Write out the entries exactly, leaving out every picture.
⟨
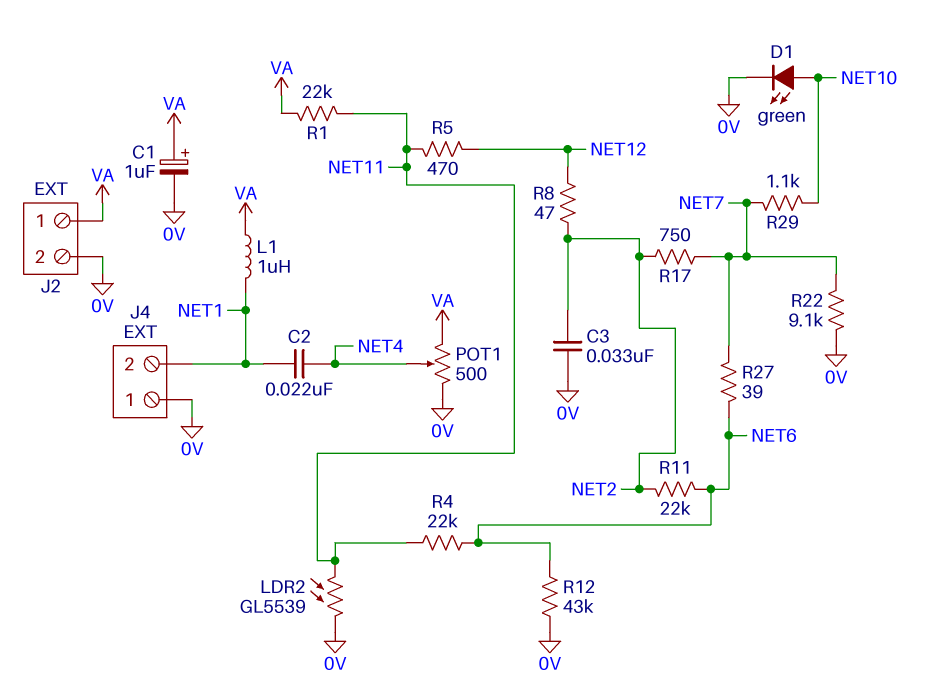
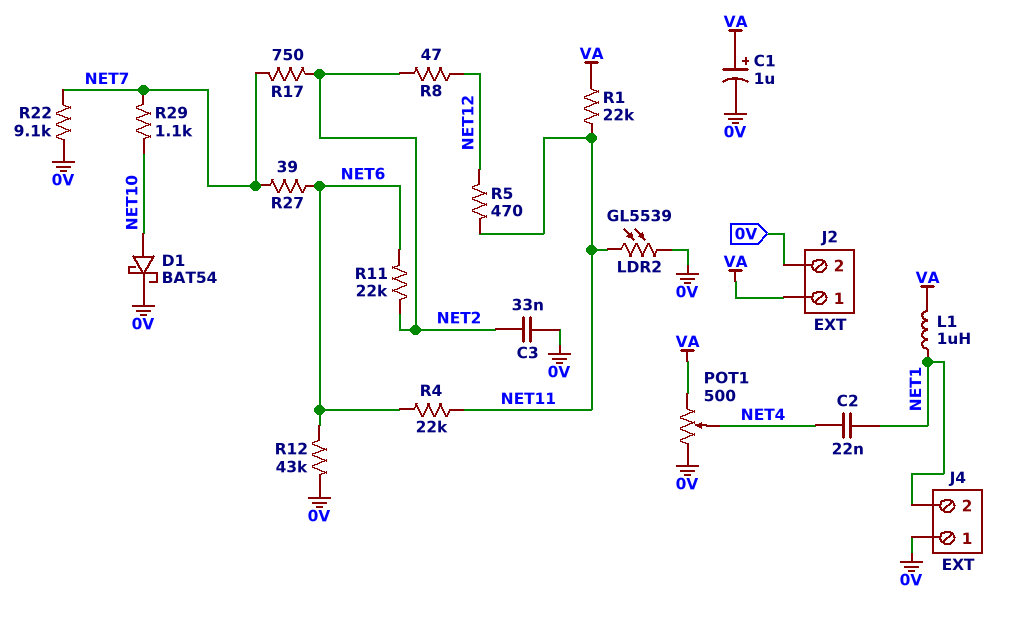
D1: LED green (A NET10, K 0V) -> schottky BAT54 (A NET10, K 0V)

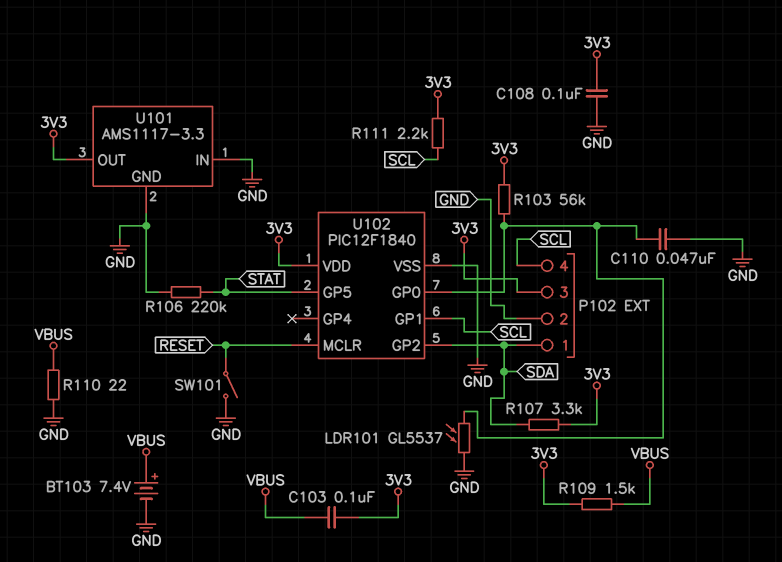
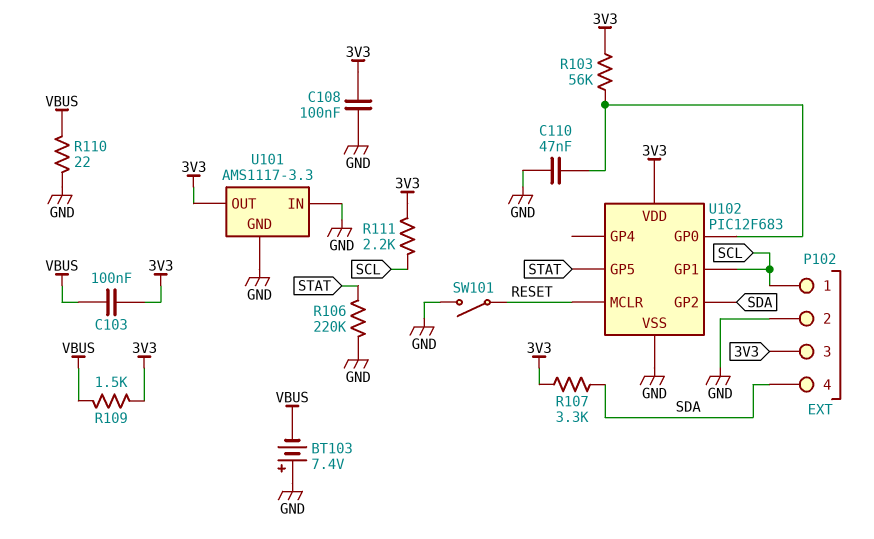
BT103: 7.4V (plus VBUS, minus GND) -> 7.4V (plus GND, minus VBUS)
LDR101: GL5537 (GND, U102/GP0) -> none
P102 pin 1: SDA -> SCL
P102 pin 4: SCL -> SDA
U102: PIC12F1840 -> PIC12F683

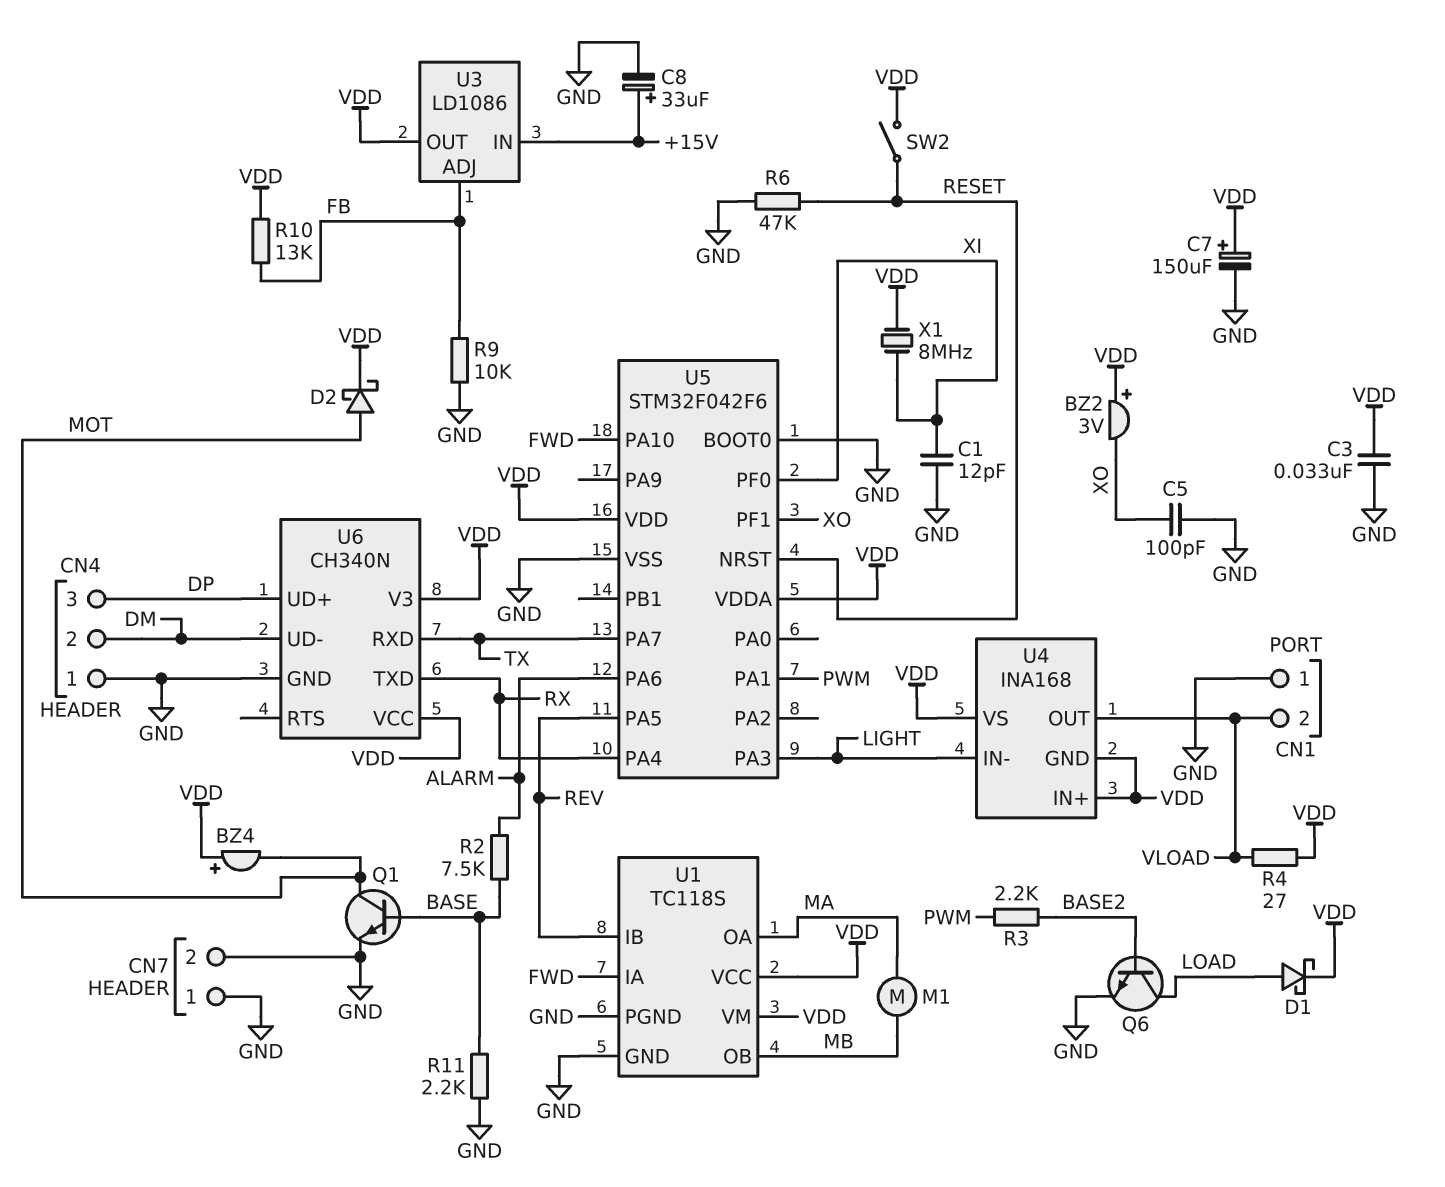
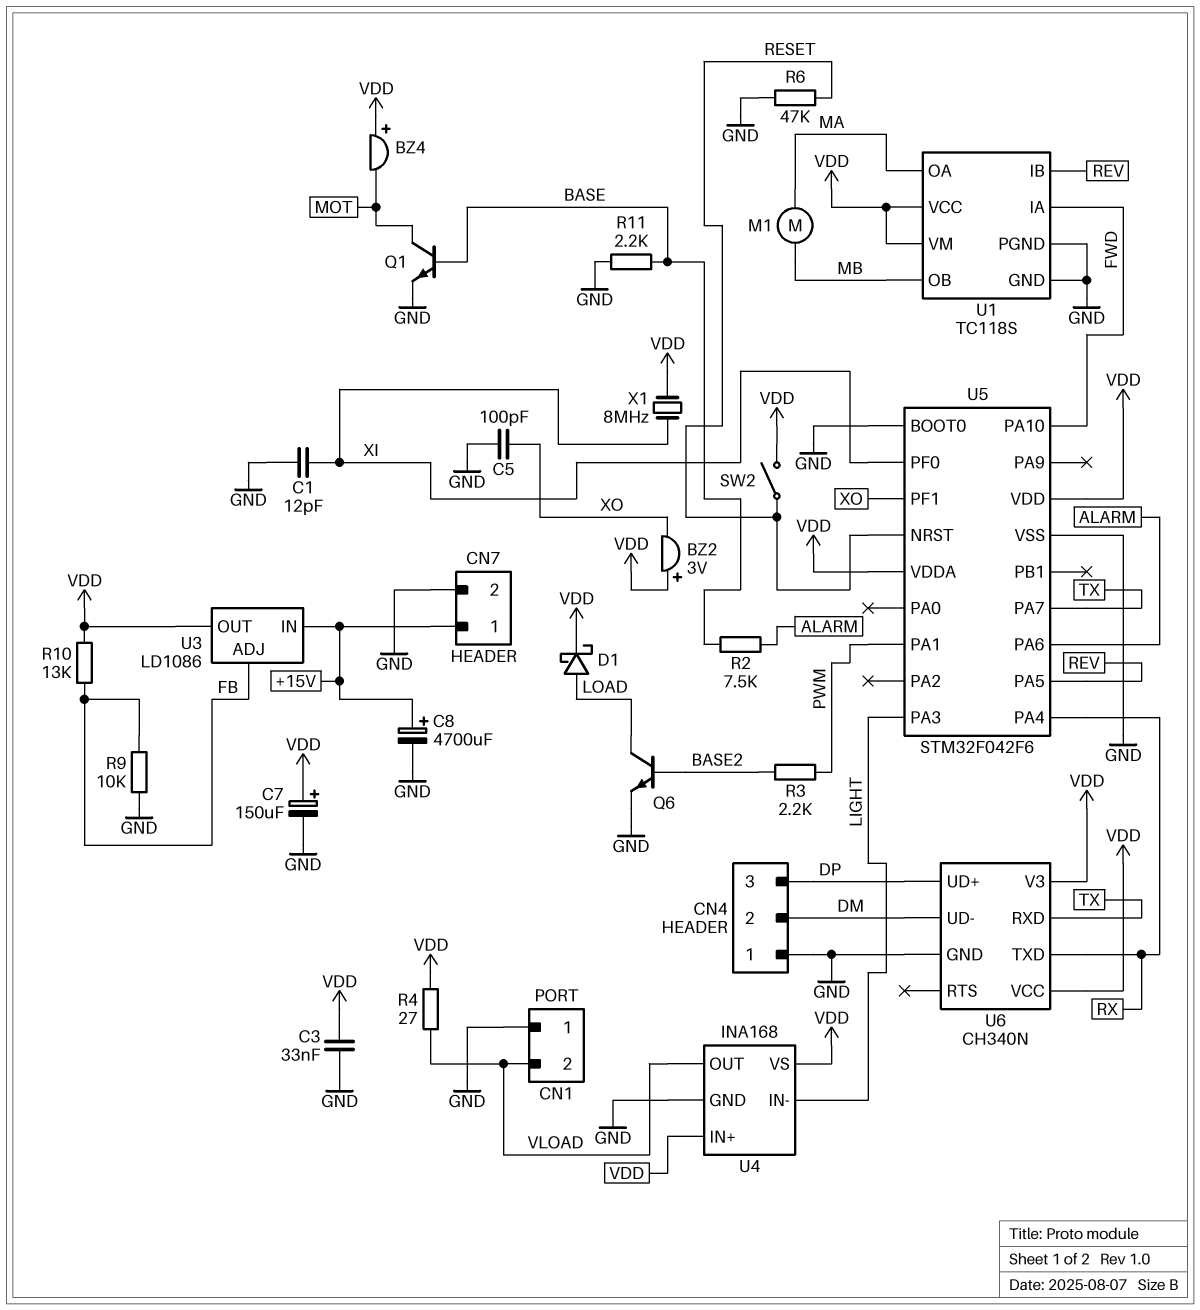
C8: 33uF (plus +15V, minus GND) -> 4700uF (plus +15V, minus GND)
CN7 pin 1: GND -> +15V
D2: schottky (A MOT, K VDD) -> none
U4 pin GND: VDD -> GND

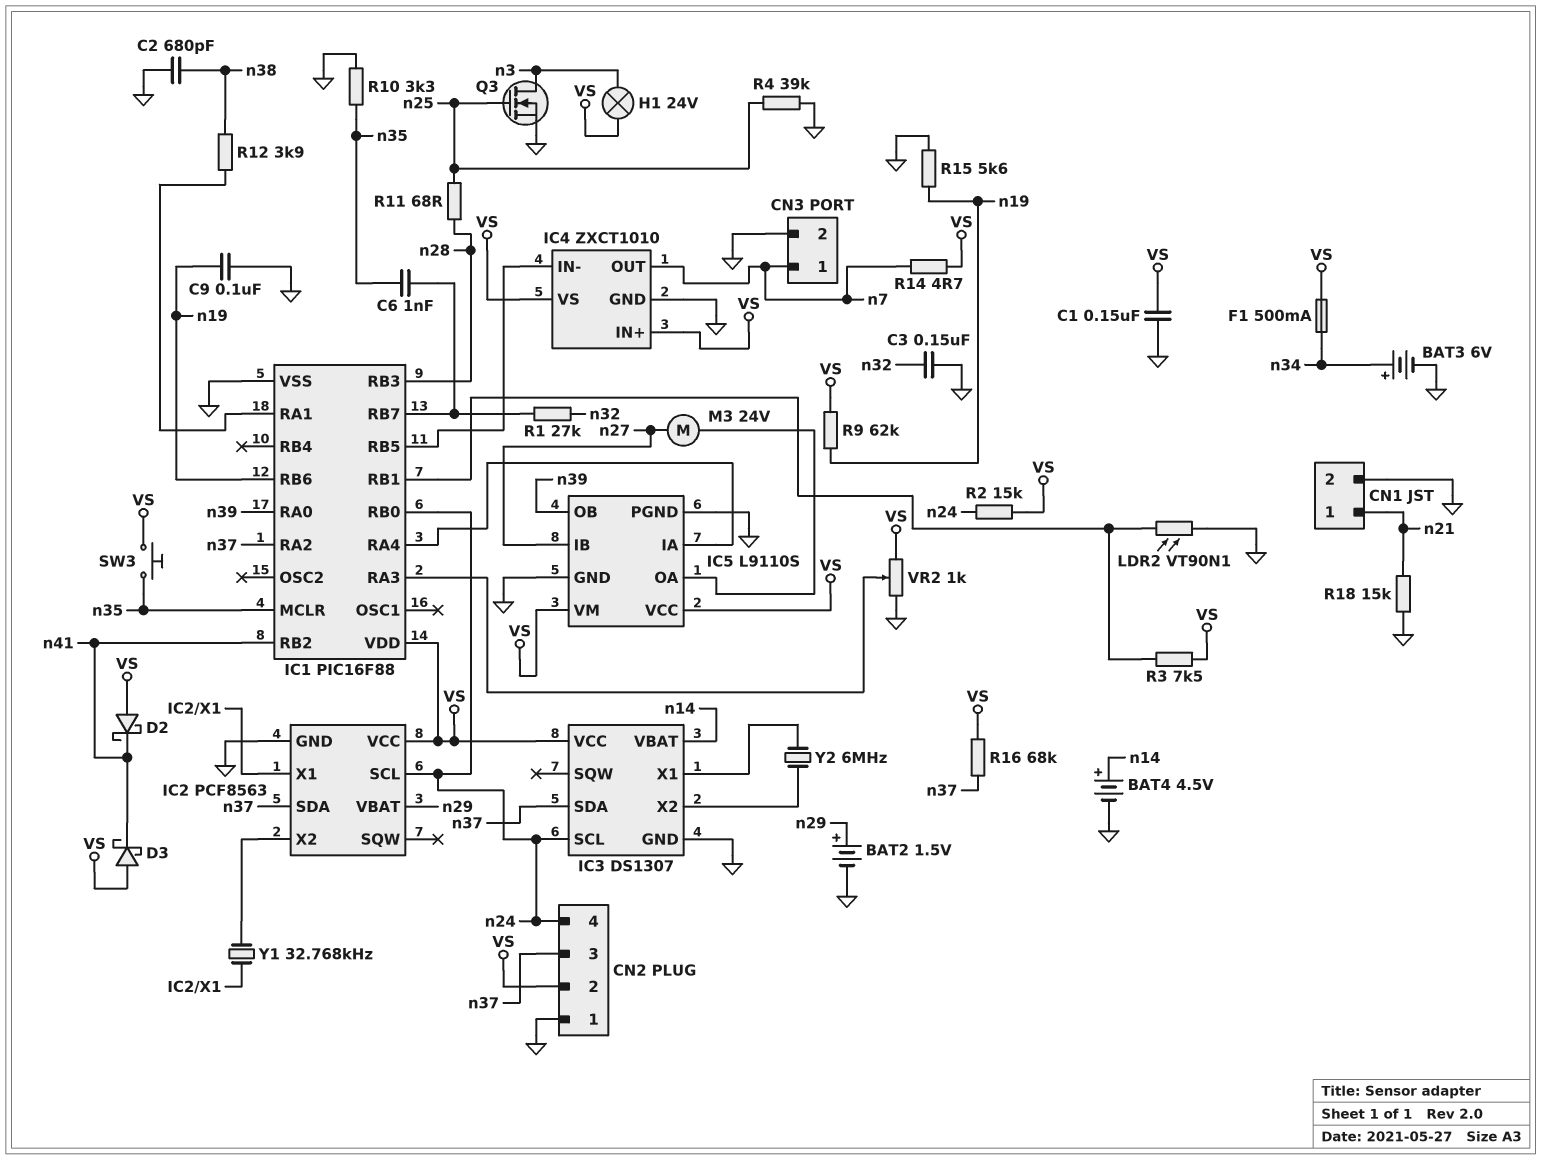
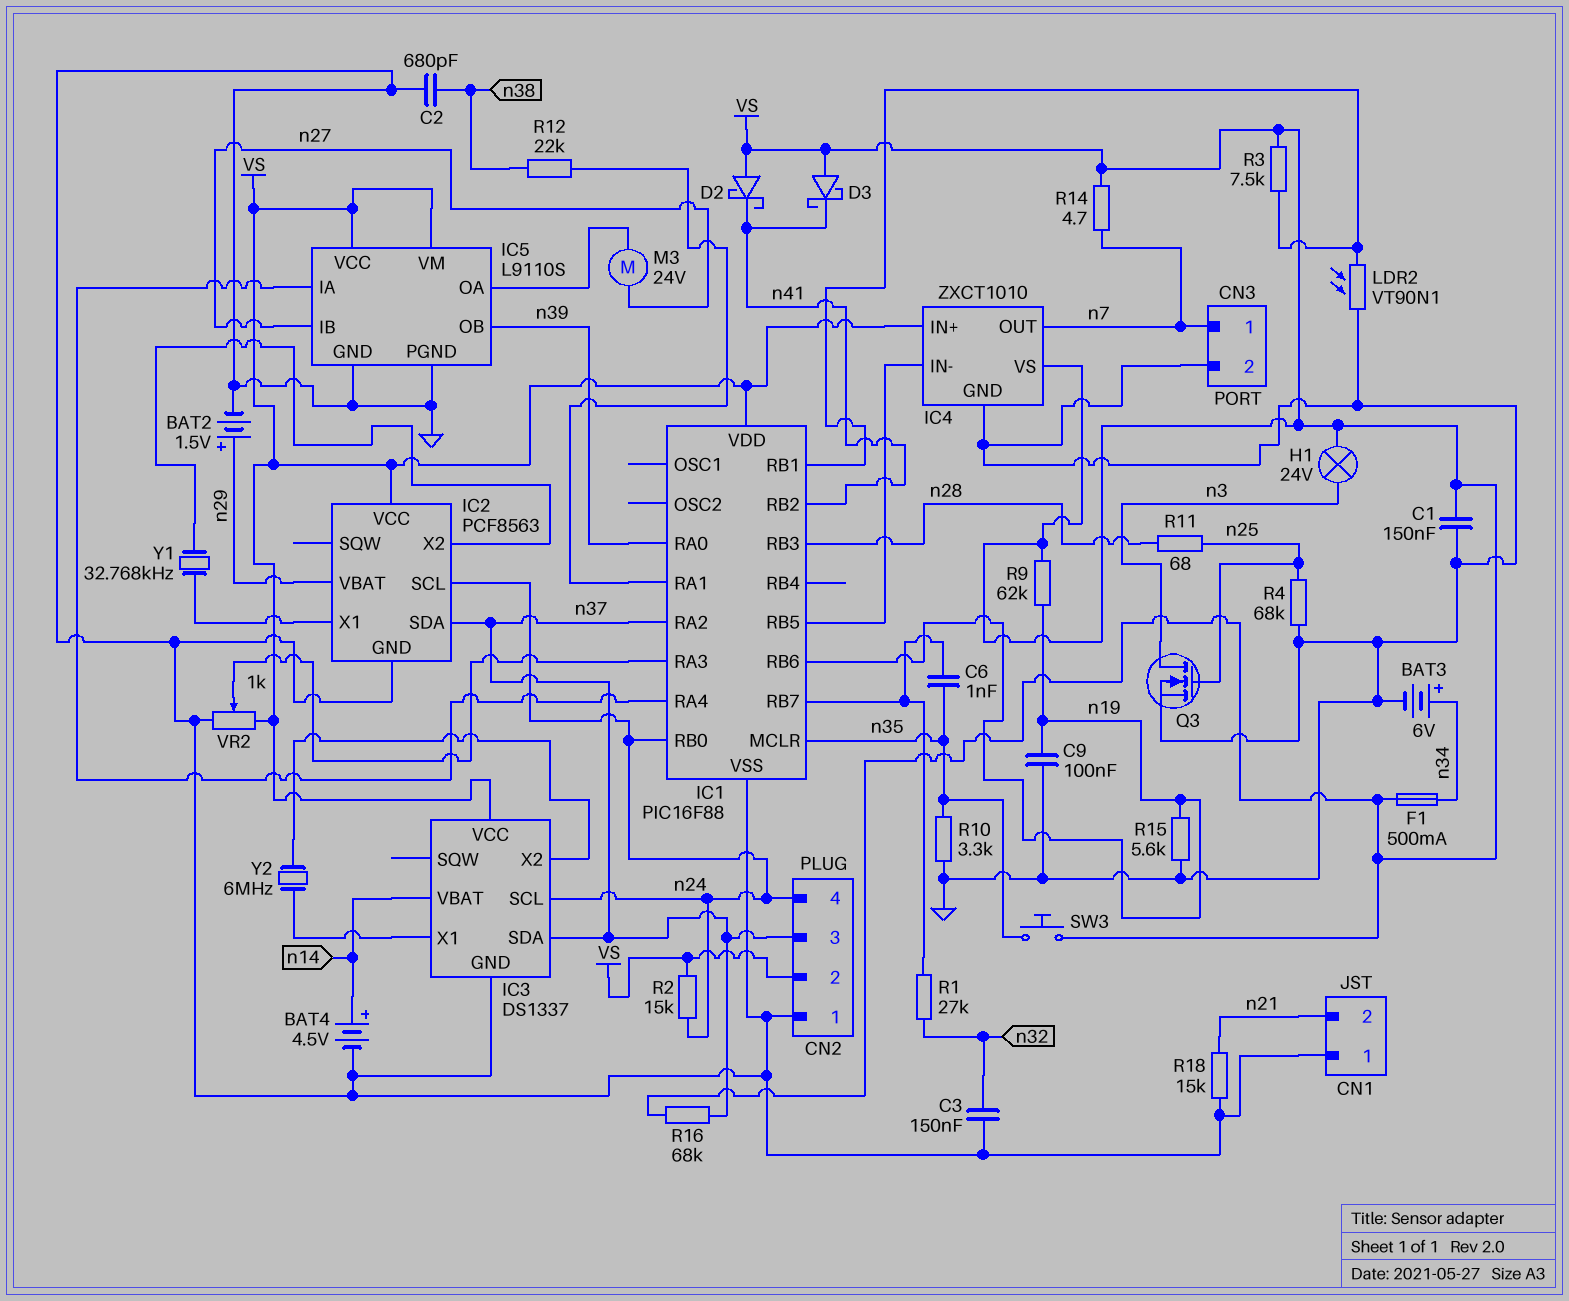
CN1 pin 1: n21 -> GND
CN1 pin 2: GND -> n21
IC3: DS1307 -> DS1337
R4: 39k (GND, n25) -> 68k (GND, n25)
R12: 3.9k (IC1/RA1, n38) -> 22k (IC1/RA1, n38)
⟩
[Exercise solution]:
D1: LED green (A NET10, K 0V) -> schottky BAT54 (A NET10, K 0V)

BT103: 7.4V (plus VBUS, minus GND) -> 7.4V (plus GND, minus VBUS)
LDR101: GL5537 (GND, U102/GP0) -> none
P102 pin 1: SDA -> SCL
P102 pin 4: SCL -> SDA
U102: PIC12F1840 -> PIC12F683

C8: 33uF (plus +15V, minus GND) -> 4700uF (plus +15V, minus GND)
CN7 pin 1: GND -> +15V
D2: schottky (A MOT, K VDD) -> none
U4 pin GND: VDD -> GND

CN1 pin 1: n21 -> GND
CN1 pin 2: GND -> n21
IC3: DS1307 -> DS1337
R4: 39k (GND, n25) -> 68k (GND, n25)
R12: 3.9k (IC1/RA1, n38) -> 22k (IC1/RA1, n38)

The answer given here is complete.